◆ Required action ◆
All lines after the one containing "Trace the roads" are needed, along with that line itself. Please repeat them exactly through the end of the entries.

[Stored data entries]

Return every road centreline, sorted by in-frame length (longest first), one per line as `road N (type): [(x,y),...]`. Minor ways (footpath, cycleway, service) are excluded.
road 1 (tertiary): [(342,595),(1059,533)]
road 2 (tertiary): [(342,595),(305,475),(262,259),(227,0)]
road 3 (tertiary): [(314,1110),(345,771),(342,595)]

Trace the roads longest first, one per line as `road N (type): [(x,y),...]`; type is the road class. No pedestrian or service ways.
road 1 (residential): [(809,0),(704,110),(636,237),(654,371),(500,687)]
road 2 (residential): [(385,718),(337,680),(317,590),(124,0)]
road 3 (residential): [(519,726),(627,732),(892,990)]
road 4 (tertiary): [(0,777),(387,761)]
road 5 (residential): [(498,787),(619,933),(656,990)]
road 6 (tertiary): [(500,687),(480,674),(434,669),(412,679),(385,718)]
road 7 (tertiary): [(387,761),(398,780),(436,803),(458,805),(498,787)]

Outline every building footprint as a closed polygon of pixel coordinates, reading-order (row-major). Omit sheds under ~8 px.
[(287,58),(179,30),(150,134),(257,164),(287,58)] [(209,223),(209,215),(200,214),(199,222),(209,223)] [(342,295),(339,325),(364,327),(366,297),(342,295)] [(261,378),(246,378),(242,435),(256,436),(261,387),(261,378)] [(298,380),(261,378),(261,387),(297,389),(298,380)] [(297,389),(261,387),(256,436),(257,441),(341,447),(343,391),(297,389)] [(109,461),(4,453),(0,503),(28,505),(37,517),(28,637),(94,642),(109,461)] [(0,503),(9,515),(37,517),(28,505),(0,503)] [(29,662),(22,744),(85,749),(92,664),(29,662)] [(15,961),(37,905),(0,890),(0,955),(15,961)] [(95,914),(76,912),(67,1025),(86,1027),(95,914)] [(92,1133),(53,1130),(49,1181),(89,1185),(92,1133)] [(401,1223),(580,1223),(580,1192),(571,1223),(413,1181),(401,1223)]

◆ Problem solution ◆
Trace the roads longest first, one per line as `road N (type): [(x,y),...]`; type is the road class. No pedestrian or service ways.
road 1 (residential): [(809,0),(704,110),(636,237),(654,371),(500,687)]
road 2 (residential): [(385,718),(337,680),(317,590),(124,0)]
road 3 (residential): [(519,726),(627,732),(892,990)]
road 4 (tertiary): [(0,777),(387,761)]
road 5 (residential): [(498,787),(619,933),(656,990)]
road 6 (tertiary): [(500,687),(480,674),(434,669),(412,679),(385,718)]
road 7 (tertiary): [(387,761),(398,780),(436,803),(458,805),(498,787)]

Outline every building footprint as a closed polygon of pixel coordinates, reading-order (row-major). Omit sheds under ~8 px.
[(287,58),(179,30),(150,134),(257,164),(287,58)] [(209,223),(209,215),(200,214),(199,222),(209,223)] [(342,295),(339,325),(364,327),(366,297),(342,295)] [(261,378),(246,378),(242,435),(256,436),(261,387),(261,378)] [(298,380),(261,378),(261,387),(297,389),(298,380)] [(297,389),(261,387),(256,436),(257,441),(341,447),(343,391),(297,389)] [(109,461),(4,453),(0,503),(28,505),(37,517),(28,637),(94,642),(109,461)] [(0,503),(9,515),(37,517),(28,505),(0,503)] [(29,662),(22,744),(85,749),(92,664),(29,662)] [(15,961),(37,905),(0,890),(0,955),(15,961)] [(95,914),(76,912),(67,1025),(86,1027),(95,914)] [(92,1133),(53,1130),(49,1181),(89,1185),(92,1133)] [(401,1223),(580,1223),(580,1192),(571,1223),(413,1181),(401,1223)]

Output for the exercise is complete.